▶ **To do**
Provide an exact transcription of all the records.

▶ **Source data**

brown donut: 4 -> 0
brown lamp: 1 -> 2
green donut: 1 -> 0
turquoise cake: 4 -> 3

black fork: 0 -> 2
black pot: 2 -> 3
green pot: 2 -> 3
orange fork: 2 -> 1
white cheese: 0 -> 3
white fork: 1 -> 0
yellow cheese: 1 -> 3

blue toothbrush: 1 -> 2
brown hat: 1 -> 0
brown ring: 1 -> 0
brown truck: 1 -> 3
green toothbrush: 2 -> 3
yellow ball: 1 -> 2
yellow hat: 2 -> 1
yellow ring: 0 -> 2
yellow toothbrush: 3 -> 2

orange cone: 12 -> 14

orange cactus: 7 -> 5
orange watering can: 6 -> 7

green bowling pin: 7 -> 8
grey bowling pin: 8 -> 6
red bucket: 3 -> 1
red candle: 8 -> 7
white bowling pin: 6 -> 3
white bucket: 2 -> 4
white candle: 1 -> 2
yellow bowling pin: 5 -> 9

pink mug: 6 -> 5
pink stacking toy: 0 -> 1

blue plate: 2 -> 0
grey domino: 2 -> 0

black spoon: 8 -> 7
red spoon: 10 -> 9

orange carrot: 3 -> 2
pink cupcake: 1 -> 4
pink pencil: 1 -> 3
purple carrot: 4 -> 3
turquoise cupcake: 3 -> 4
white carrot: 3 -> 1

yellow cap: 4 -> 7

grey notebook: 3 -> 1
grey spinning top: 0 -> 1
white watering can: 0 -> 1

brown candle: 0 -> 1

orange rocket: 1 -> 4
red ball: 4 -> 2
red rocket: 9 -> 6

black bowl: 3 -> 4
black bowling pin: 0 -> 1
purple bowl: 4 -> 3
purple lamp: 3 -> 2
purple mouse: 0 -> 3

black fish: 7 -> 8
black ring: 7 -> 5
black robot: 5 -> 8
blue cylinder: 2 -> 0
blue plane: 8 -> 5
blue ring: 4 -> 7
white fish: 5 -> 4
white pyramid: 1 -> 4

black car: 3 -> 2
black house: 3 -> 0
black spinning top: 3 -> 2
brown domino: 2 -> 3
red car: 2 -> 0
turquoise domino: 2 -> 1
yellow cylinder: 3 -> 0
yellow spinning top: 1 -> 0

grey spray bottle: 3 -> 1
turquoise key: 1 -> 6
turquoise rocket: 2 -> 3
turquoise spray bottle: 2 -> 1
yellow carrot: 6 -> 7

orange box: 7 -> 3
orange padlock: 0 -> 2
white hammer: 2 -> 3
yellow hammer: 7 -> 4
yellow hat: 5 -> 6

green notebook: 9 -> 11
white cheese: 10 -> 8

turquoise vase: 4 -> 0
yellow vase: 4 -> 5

▶ **Output**
brown donut: 4 -> 0
brown lamp: 1 -> 2
green donut: 1 -> 0
turquoise cake: 4 -> 3

black fork: 0 -> 2
black pot: 2 -> 3
green pot: 2 -> 3
orange fork: 2 -> 1
white cheese: 0 -> 3
white fork: 1 -> 0
yellow cheese: 1 -> 3

blue toothbrush: 1 -> 2
brown hat: 1 -> 0
brown ring: 1 -> 0
brown truck: 1 -> 3
green toothbrush: 2 -> 3
yellow ball: 1 -> 2
yellow hat: 2 -> 1
yellow ring: 0 -> 2
yellow toothbrush: 3 -> 2

orange cone: 12 -> 14

orange cactus: 7 -> 5
orange watering can: 6 -> 7

green bowling pin: 7 -> 8
grey bowling pin: 8 -> 6
red bucket: 3 -> 1
red candle: 8 -> 7
white bowling pin: 6 -> 3
white bucket: 2 -> 4
white candle: 1 -> 2
yellow bowling pin: 5 -> 9

pink mug: 6 -> 5
pink stacking toy: 0 -> 1

blue plate: 2 -> 0
grey domino: 2 -> 0

black spoon: 8 -> 7
red spoon: 10 -> 9

orange carrot: 3 -> 2
pink cupcake: 1 -> 4
pink pencil: 1 -> 3
purple carrot: 4 -> 3
turquoise cupcake: 3 -> 4
white carrot: 3 -> 1

yellow cap: 4 -> 7

grey notebook: 3 -> 1
grey spinning top: 0 -> 1
white watering can: 0 -> 1

brown candle: 0 -> 1

orange rocket: 1 -> 4
red ball: 4 -> 2
red rocket: 9 -> 6

black bowl: 3 -> 4
black bowling pin: 0 -> 1
purple bowl: 4 -> 3
purple lamp: 3 -> 2
purple mouse: 0 -> 3

black fish: 7 -> 8
black ring: 7 -> 5
black robot: 5 -> 8
blue cylinder: 2 -> 0
blue plane: 8 -> 5
blue ring: 4 -> 7
white fish: 5 -> 4
white pyramid: 1 -> 4

black car: 3 -> 2
black house: 3 -> 0
black spinning top: 3 -> 2
brown domino: 2 -> 3
red car: 2 -> 0
turquoise domino: 2 -> 1
yellow cylinder: 3 -> 0
yellow spinning top: 1 -> 0

grey spray bottle: 3 -> 1
turquoise key: 1 -> 6
turquoise rocket: 2 -> 3
turquoise spray bottle: 2 -> 1
yellow carrot: 6 -> 7

orange box: 7 -> 3
orange padlock: 0 -> 2
white hammer: 2 -> 3
yellow hammer: 7 -> 4
yellow hat: 5 -> 6

green notebook: 9 -> 11
white cheese: 10 -> 8

turquoise vase: 4 -> 0
yellow vase: 4 -> 5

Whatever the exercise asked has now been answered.